*** Opening DATASET EXTRACT ***

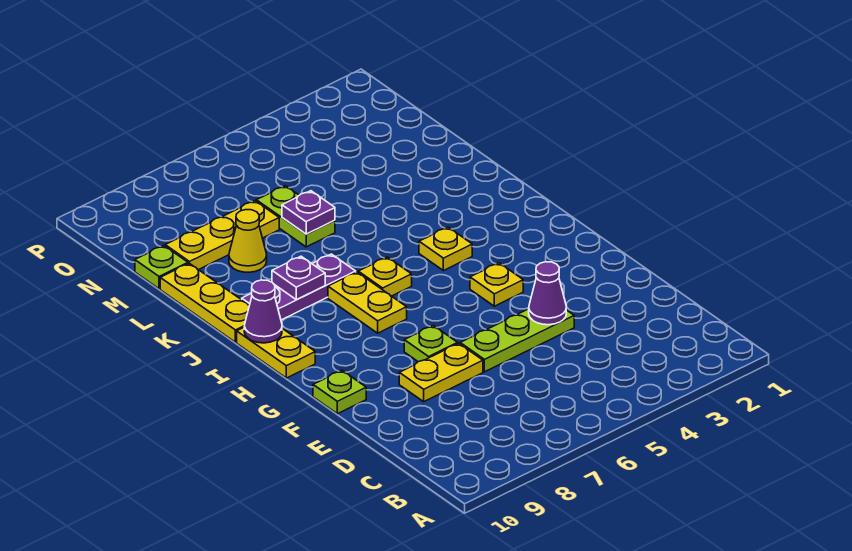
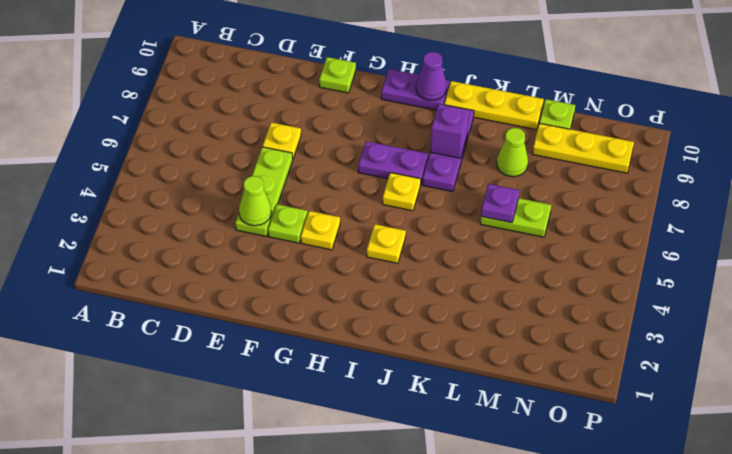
purple cone E4 level 2 -> lime cone E4 level 2
yellow plate E7:E8 level 1 -> yellow plate E7 level 1
lime plate F7 level 1 -> lime plate F4 level 1
yellow plate H7:I7 level 1 -> purple plate H7:I7 level 1
yellow plate H10:I10 level 1 -> purple plate H10:I10 level 1
purple plate J8 level 2 -> purple brick J8 level 2
yellow cone L8 level 1 -> lime cone L8 level 1
yellow plate M7:M9 level 1 -> yellow plate M9:O9 level 1

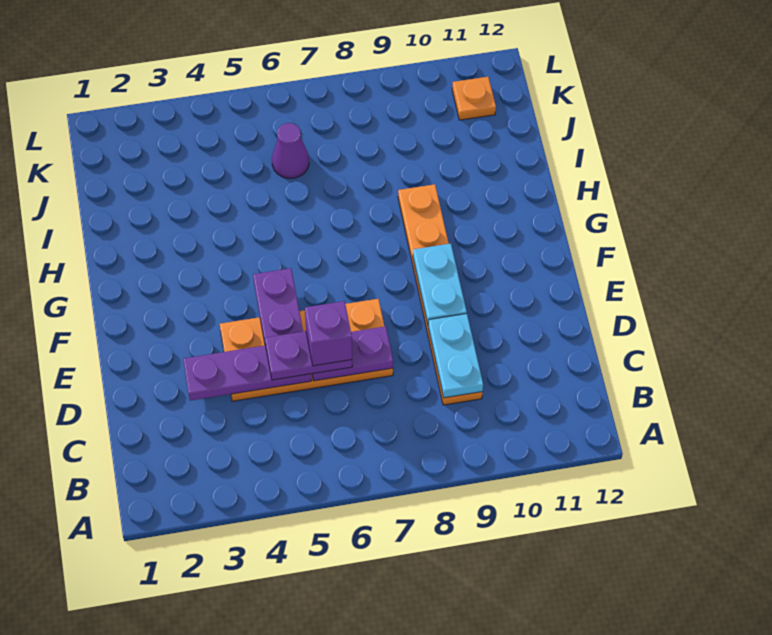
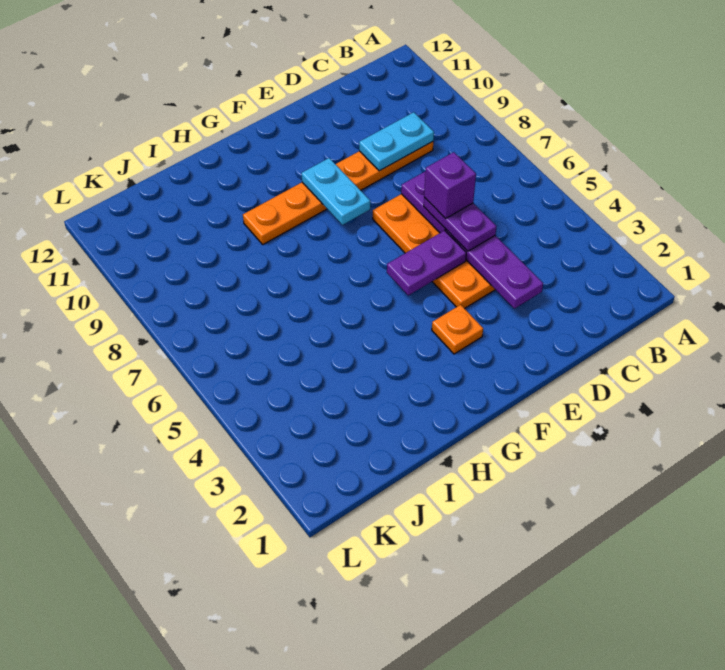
cyan plate E9:F9 level 2 -> cyan plate F8:F9 level 2
purple cone J6 level 1 -> none
orange plate K11 level 1 -> orange plate F3 level 1

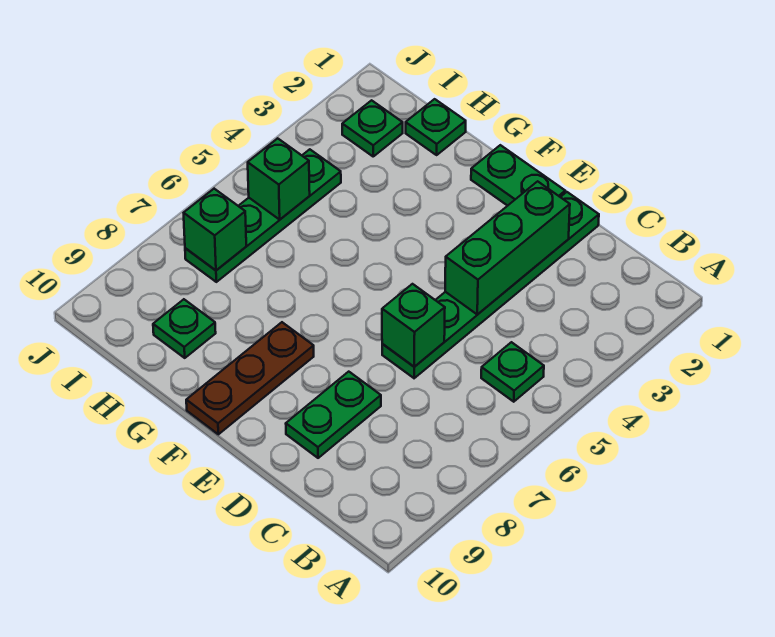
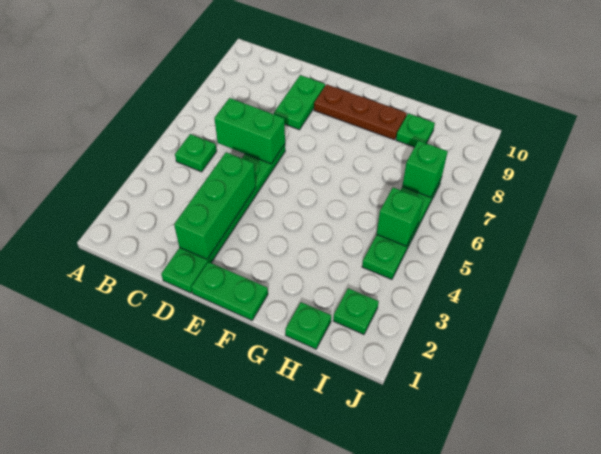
green brick D6 level 2 -> green brick C6:D6 level 2
brown plate F8:F10 level 1 -> brown plate E9:G9 level 1

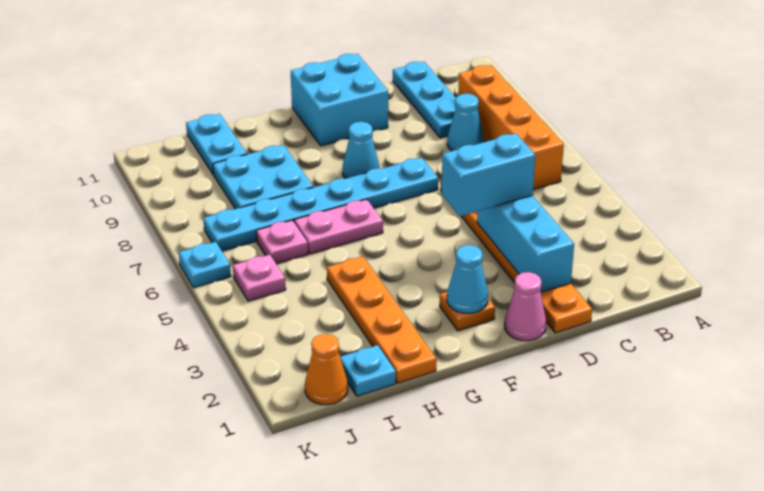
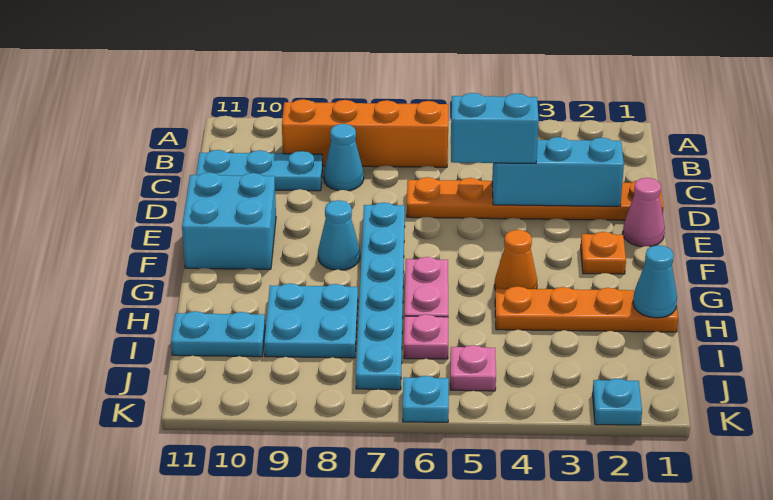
cyan brick D4:E4 level 3 -> cyan brick D4:D5 level 3
cyan cone F2 level 2 -> cyan cone H1 level 2
cyan plate I1 level 1 -> cyan plate K2 level 1
orange cone J1 level 1 -> orange cone G4 level 1

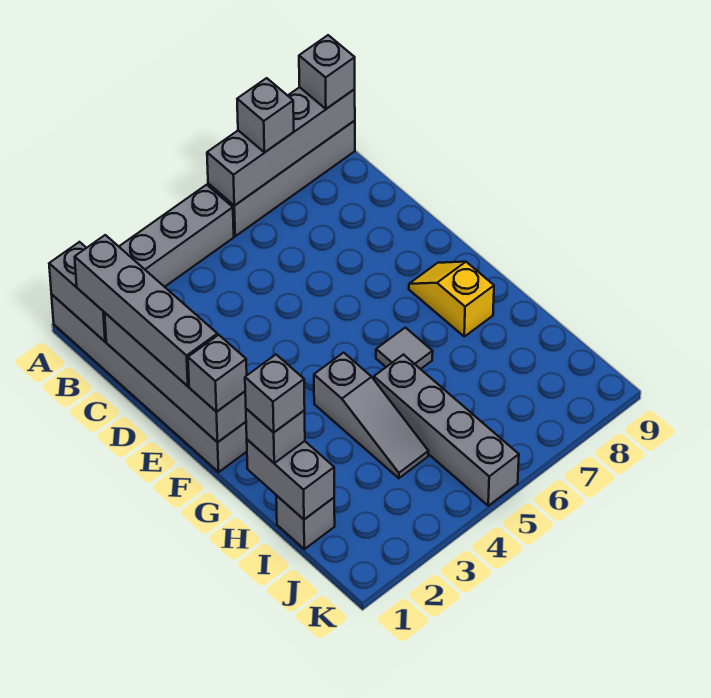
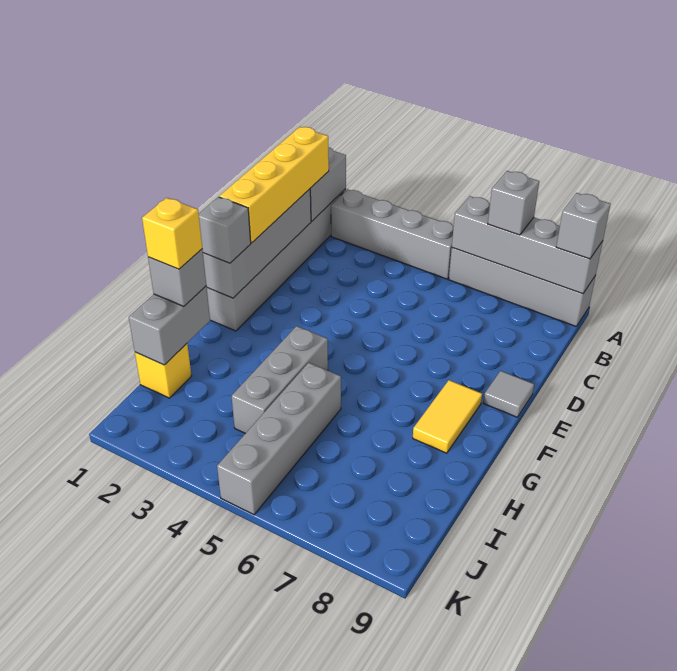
grey brick B1:E1 level 3 -> yellow brick B1:E1 level 3
yellow slope F8:G8 level 1 top G -> yellow tile F8:G8 level 1
grey slope G4:I4 level 1 top G -> grey brick G4:I4 level 1
grey tile G6 level 1 -> grey tile E9 level 1
grey brick H1 level 4 -> yellow brick H1 level 4
grey brick I1 level 1 -> yellow brick I1 level 1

*** Closing DATASET EXTRACT ***

Copy every line where the word "yellow" is present in the entries above.

yellow plate E7:E8 level 1 -> yellow plate E7 level 1
yellow plate H7:I7 level 1 -> purple plate H7:I7 level 1
yellow plate H10:I10 level 1 -> purple plate H10:I10 level 1
yellow cone L8 level 1 -> lime cone L8 level 1
yellow plate M7:M9 level 1 -> yellow plate M9:O9 level 1
grey brick B1:E1 level 3 -> yellow brick B1:E1 level 3
yellow slope F8:G8 level 1 top G -> yellow tile F8:G8 level 1
grey brick H1 level 4 -> yellow brick H1 level 4
grey brick I1 level 1 -> yellow brick I1 level 1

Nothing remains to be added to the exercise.